--- TASK INPUT Enclosed Below ---

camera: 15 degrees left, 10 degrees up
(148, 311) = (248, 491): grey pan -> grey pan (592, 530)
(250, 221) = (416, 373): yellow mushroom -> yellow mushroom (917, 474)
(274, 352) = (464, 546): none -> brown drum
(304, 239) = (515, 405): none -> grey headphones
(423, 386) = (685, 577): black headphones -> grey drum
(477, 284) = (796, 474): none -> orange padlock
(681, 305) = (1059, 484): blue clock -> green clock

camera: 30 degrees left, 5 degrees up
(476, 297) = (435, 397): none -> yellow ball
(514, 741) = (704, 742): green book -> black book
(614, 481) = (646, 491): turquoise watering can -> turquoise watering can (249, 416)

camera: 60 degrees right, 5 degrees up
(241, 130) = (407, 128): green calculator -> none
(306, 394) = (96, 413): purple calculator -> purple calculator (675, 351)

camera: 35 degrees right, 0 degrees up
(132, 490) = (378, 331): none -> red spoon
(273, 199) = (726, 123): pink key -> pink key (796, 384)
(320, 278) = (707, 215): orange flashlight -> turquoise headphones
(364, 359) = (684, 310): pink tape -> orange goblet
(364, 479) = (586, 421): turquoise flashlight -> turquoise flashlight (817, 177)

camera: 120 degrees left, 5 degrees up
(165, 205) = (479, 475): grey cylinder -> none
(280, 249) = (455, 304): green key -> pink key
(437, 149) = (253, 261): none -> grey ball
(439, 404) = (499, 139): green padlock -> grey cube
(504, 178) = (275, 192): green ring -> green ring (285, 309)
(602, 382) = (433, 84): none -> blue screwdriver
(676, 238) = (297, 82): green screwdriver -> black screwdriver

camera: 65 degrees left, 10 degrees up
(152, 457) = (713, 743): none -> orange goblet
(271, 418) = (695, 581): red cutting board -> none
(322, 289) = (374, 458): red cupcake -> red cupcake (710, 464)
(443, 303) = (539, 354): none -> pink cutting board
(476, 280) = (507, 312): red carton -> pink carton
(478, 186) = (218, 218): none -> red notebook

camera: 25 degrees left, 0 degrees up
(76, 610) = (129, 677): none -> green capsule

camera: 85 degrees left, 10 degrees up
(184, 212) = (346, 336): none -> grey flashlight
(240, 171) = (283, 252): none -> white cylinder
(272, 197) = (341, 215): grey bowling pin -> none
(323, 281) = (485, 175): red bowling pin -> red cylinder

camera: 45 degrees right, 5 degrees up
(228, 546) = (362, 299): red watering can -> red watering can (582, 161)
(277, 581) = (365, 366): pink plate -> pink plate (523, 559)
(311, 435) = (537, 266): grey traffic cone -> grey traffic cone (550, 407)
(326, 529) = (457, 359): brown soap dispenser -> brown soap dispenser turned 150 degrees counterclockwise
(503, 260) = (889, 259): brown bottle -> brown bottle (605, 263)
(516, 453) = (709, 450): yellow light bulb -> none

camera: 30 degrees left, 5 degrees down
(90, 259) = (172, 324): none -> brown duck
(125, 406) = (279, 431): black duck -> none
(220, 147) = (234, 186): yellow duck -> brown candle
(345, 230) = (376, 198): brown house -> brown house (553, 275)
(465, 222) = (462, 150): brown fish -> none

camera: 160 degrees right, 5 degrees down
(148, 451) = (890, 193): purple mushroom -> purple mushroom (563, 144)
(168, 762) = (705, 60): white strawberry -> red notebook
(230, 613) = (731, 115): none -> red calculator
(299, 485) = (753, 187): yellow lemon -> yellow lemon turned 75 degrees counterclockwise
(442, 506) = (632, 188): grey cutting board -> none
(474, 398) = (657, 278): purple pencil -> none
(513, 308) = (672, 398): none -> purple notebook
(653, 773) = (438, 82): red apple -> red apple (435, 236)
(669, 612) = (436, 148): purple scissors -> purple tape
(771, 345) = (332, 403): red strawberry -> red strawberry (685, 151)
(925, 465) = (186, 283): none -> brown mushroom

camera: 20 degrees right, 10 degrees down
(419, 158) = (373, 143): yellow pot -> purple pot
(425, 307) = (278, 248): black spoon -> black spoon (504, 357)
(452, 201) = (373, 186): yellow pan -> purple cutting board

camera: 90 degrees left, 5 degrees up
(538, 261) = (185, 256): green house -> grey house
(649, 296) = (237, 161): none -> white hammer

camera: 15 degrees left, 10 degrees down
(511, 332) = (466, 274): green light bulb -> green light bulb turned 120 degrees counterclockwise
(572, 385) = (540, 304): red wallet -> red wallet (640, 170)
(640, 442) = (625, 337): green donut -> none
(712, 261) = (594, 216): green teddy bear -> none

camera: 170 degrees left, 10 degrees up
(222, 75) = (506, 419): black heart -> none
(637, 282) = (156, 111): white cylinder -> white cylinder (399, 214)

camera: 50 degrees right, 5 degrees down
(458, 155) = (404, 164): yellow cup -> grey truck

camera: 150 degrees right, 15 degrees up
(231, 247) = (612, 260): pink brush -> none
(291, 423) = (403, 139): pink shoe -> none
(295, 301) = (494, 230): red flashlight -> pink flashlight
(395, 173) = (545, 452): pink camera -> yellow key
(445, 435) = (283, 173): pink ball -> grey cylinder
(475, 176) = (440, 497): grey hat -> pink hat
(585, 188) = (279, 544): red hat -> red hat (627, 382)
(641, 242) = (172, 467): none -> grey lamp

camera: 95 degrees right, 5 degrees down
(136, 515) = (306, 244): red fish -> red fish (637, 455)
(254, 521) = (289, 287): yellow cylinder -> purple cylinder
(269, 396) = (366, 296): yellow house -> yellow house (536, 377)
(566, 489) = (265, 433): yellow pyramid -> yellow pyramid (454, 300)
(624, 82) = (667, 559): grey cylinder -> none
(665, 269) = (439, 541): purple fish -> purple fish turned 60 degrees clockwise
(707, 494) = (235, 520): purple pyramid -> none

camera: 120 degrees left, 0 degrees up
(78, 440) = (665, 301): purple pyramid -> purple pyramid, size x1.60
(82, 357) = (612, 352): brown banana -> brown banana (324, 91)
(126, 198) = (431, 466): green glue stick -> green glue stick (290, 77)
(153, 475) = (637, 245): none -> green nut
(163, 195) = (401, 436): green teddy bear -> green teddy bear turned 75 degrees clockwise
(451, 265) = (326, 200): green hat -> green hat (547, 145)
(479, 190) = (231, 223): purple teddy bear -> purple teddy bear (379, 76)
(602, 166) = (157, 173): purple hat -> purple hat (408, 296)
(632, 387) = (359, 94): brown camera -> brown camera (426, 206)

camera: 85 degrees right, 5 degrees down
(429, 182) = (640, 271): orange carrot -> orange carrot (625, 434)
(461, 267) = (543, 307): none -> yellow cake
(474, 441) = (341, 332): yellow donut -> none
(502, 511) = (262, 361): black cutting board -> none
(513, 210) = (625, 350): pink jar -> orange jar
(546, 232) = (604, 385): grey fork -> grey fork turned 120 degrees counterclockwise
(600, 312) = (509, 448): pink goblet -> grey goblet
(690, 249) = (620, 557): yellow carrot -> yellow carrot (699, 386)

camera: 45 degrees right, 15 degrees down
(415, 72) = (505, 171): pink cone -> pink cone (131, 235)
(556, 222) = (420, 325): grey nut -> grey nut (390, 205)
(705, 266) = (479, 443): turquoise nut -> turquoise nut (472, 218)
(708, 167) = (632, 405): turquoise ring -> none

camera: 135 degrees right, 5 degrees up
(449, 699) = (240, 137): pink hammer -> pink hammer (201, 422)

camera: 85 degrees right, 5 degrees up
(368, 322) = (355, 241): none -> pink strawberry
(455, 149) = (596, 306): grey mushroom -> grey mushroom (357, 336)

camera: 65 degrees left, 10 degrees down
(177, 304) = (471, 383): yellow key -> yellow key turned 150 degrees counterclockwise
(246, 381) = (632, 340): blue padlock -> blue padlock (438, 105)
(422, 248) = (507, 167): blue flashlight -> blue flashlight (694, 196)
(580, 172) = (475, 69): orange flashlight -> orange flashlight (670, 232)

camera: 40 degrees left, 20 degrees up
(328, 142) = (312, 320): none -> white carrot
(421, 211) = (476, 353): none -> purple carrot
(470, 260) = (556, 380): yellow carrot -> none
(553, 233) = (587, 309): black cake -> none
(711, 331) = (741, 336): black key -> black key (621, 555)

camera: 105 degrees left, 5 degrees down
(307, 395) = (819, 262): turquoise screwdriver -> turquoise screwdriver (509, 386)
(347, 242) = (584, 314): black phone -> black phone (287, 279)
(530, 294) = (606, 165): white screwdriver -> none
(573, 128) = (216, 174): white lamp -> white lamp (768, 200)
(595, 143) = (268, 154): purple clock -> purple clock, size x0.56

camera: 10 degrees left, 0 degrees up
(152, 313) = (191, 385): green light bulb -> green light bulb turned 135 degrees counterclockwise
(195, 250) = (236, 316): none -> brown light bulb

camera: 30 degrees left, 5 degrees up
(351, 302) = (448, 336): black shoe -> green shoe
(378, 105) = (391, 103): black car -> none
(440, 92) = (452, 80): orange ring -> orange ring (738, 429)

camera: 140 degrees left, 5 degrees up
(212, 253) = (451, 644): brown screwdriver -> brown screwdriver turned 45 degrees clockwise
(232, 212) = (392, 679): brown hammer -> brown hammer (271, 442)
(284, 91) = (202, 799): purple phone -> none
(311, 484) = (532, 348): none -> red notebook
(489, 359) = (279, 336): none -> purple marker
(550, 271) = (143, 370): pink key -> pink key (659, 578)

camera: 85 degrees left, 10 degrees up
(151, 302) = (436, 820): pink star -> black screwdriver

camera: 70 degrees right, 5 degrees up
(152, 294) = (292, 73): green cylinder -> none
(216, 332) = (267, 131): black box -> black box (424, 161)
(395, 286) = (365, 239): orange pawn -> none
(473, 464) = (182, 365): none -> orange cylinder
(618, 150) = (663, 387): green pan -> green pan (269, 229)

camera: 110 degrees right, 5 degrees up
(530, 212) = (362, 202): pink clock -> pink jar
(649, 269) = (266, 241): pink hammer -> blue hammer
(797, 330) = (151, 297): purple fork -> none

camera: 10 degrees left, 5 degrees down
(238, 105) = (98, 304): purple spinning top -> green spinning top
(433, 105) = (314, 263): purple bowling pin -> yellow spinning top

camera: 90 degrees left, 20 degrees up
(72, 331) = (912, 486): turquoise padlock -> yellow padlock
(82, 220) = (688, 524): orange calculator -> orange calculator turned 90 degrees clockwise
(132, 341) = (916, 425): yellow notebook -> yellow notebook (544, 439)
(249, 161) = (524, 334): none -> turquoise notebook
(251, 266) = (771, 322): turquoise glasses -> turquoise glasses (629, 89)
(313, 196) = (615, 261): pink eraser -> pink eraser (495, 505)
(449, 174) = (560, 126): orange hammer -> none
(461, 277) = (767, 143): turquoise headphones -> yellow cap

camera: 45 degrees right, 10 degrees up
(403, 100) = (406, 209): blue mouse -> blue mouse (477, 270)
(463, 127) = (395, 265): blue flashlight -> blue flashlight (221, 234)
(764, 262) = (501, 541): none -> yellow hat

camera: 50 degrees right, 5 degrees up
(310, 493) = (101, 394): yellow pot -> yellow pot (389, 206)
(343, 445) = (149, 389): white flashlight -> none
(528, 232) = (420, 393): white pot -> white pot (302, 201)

--- End of Enclosed TASK INPUT ---

* [TASK] For each line in the records that holds "duck", show that line as it stands.

* [RESULT BELOW]
(90, 259) = (172, 324): none -> brown duck
(125, 406) = (279, 431): black duck -> none
(220, 147) = (234, 186): yellow duck -> brown candle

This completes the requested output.